#### Work instruction:
Sort through the data and copy the lines holding the word "RAMP".

(Records from a data collection)
[Start of Attachment]

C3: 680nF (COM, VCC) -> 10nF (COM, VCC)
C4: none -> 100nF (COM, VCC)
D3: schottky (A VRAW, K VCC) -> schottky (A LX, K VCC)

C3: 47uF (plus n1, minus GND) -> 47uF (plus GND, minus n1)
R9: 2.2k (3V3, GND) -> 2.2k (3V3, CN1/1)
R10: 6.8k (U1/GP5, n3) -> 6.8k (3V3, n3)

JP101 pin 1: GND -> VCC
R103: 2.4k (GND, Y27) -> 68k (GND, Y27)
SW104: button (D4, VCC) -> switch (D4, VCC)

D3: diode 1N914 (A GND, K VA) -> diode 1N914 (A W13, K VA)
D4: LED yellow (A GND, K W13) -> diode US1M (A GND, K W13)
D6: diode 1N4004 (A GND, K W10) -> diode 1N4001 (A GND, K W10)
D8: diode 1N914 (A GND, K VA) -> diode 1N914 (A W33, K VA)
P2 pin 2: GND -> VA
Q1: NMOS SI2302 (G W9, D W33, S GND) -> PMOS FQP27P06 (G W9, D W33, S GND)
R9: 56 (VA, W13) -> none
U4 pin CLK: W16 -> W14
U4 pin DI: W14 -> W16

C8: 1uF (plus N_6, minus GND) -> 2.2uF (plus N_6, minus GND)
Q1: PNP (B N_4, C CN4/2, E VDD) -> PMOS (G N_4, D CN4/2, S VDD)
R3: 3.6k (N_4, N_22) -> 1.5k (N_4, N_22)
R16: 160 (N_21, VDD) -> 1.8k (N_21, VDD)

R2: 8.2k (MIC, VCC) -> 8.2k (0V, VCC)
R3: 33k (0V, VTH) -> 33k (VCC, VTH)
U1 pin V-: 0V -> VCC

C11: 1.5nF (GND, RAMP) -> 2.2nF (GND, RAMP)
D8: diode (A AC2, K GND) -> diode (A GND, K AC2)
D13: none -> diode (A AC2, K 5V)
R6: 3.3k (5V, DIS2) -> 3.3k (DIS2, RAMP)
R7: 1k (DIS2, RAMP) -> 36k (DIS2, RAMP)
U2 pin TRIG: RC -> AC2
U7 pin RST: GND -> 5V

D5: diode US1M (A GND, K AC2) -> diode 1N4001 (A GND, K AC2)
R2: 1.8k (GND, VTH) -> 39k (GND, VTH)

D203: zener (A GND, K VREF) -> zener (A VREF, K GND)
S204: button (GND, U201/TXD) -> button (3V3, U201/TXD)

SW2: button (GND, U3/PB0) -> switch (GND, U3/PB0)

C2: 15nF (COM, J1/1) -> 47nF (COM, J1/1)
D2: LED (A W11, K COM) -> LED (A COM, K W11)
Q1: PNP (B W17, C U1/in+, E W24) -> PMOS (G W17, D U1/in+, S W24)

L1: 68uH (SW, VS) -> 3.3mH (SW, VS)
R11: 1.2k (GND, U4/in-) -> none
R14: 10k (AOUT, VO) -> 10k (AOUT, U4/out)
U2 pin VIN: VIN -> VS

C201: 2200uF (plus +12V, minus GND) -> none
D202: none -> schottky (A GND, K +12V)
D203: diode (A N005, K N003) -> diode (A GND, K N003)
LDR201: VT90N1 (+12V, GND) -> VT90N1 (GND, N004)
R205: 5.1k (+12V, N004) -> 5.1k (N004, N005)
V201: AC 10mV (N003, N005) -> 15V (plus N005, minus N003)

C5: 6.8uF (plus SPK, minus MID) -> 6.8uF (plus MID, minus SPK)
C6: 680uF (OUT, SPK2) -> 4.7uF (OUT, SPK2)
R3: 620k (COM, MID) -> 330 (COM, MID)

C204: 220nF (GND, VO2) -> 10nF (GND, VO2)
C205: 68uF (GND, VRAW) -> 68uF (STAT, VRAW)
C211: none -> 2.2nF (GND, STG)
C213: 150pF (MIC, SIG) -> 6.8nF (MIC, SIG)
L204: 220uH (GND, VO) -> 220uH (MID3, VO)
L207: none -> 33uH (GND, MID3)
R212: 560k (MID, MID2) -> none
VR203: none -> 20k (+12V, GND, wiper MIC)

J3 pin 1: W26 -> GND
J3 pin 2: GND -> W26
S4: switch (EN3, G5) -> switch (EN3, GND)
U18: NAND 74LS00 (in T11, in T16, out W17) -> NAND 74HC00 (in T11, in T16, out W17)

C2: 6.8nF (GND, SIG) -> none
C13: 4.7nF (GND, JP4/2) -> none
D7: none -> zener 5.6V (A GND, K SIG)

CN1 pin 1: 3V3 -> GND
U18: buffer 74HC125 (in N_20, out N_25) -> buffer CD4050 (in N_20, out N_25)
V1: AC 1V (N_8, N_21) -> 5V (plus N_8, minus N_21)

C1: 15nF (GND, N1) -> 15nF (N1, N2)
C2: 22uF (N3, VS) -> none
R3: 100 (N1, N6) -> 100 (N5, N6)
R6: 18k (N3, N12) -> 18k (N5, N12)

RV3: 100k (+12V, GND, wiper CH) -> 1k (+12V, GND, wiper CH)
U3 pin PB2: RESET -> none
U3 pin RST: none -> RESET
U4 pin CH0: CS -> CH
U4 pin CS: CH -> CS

[End of Attachment]

#### Response below:
C11: 1.5nF (GND, RAMP) -> 2.2nF (GND, RAMP)
R6: 3.3k (5V, DIS2) -> 3.3k (DIS2, RAMP)
R7: 1k (DIS2, RAMP) -> 36k (DIS2, RAMP)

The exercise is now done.